## [Data for review]
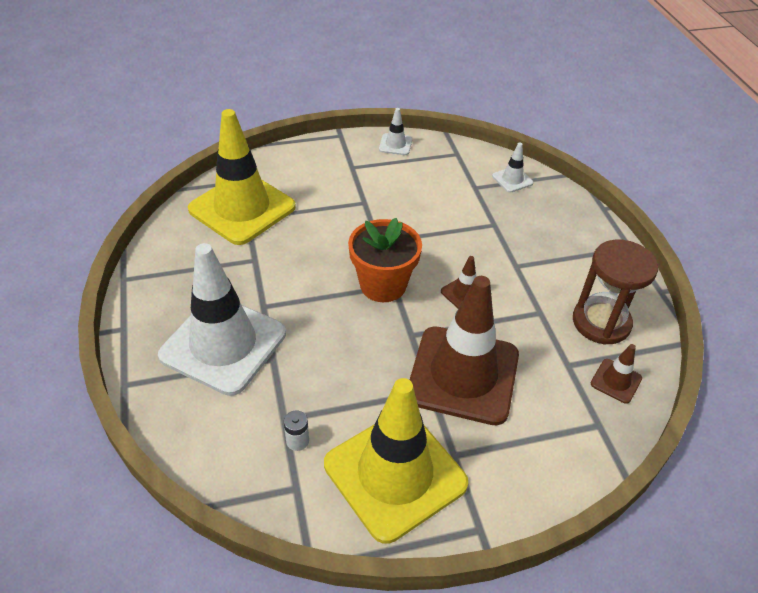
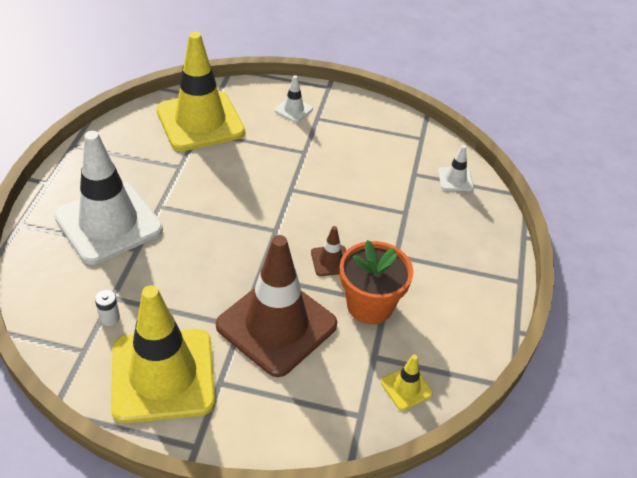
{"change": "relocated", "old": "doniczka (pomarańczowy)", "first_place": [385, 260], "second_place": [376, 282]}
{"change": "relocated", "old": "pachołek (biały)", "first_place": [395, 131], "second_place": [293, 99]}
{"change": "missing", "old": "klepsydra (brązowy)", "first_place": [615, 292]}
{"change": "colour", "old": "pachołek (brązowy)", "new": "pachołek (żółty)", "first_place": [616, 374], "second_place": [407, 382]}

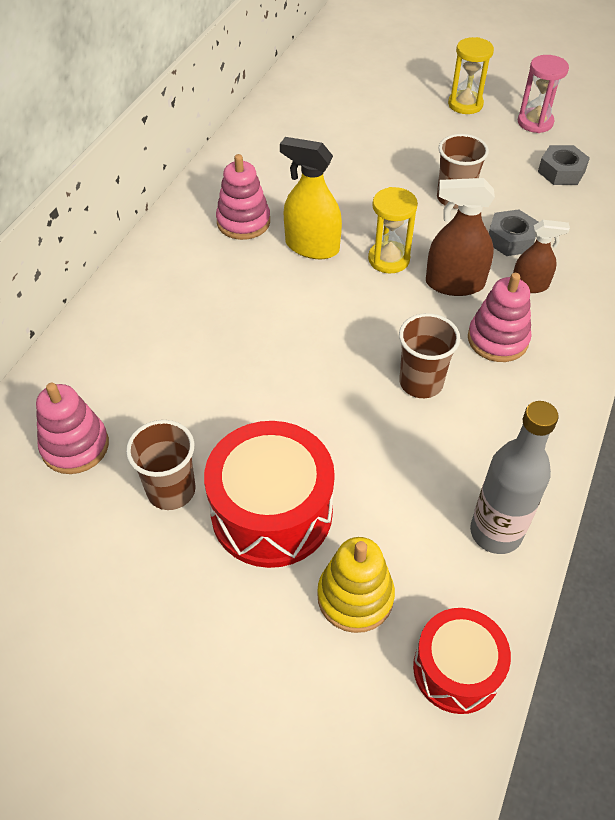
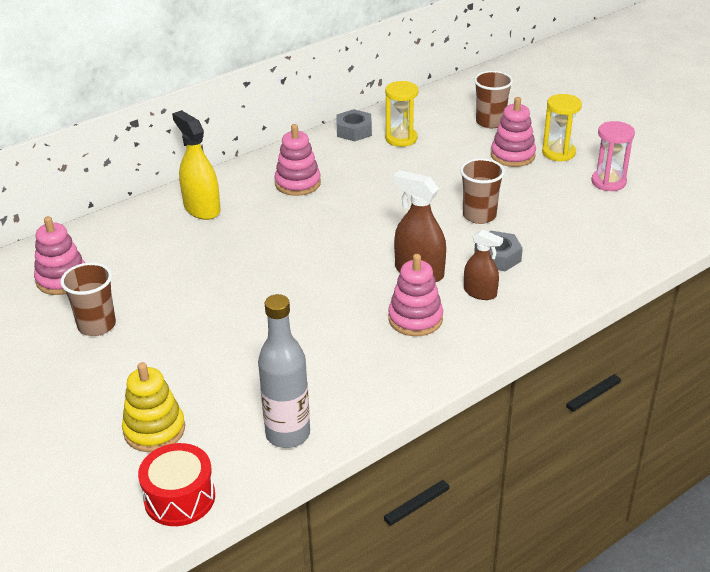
{"change": "missing", "old": "bęben (czerwony)", "first_place": [269, 494]}
{"change": "relocated", "old": "spryskiwacz (żółty)", "first_place": [311, 198], "second_place": [196, 165]}
{"change": "relocated", "old": "klepsydra (żółty)", "first_place": [393, 230], "second_place": [401, 114]}
{"change": "relocated", "old": "szklanka (brązowy)", "first_place": [429, 355], "second_place": [493, 99]}
{"change": "relocated", "old": "nakrętka (szary)", "first_place": [564, 165], "second_place": [354, 125]}
{"change": "appeared", "new": "zabawka nakładanka (różowy)", "second_place": [513, 132]}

## [Problem statement]
Wherever the listing shows a picture, omit it and output the rest exactly as given.

## [Solution to this task]
{"change": "relocated", "old": "doniczka (pomarańczowy)", "first_place": [385, 260], "second_place": [376, 282]}
{"change": "relocated", "old": "pachołek (biały)", "first_place": [395, 131], "second_place": [293, 99]}
{"change": "missing", "old": "klepsydra (brązowy)", "first_place": [615, 292]}
{"change": "colour", "old": "pachołek (brązowy)", "new": "pachołek (żółty)", "first_place": [616, 374], "second_place": [407, 382]}

{"change": "missing", "old": "bęben (czerwony)", "first_place": [269, 494]}
{"change": "relocated", "old": "spryskiwacz (żółty)", "first_place": [311, 198], "second_place": [196, 165]}
{"change": "relocated", "old": "klepsydra (żółty)", "first_place": [393, 230], "second_place": [401, 114]}
{"change": "relocated", "old": "szklanka (brązowy)", "first_place": [429, 355], "second_place": [493, 99]}
{"change": "relocated", "old": "nakrętka (szary)", "first_place": [564, 165], "second_place": [354, 125]}
{"change": "appeared", "new": "zabawka nakładanka (różowy)", "second_place": [513, 132]}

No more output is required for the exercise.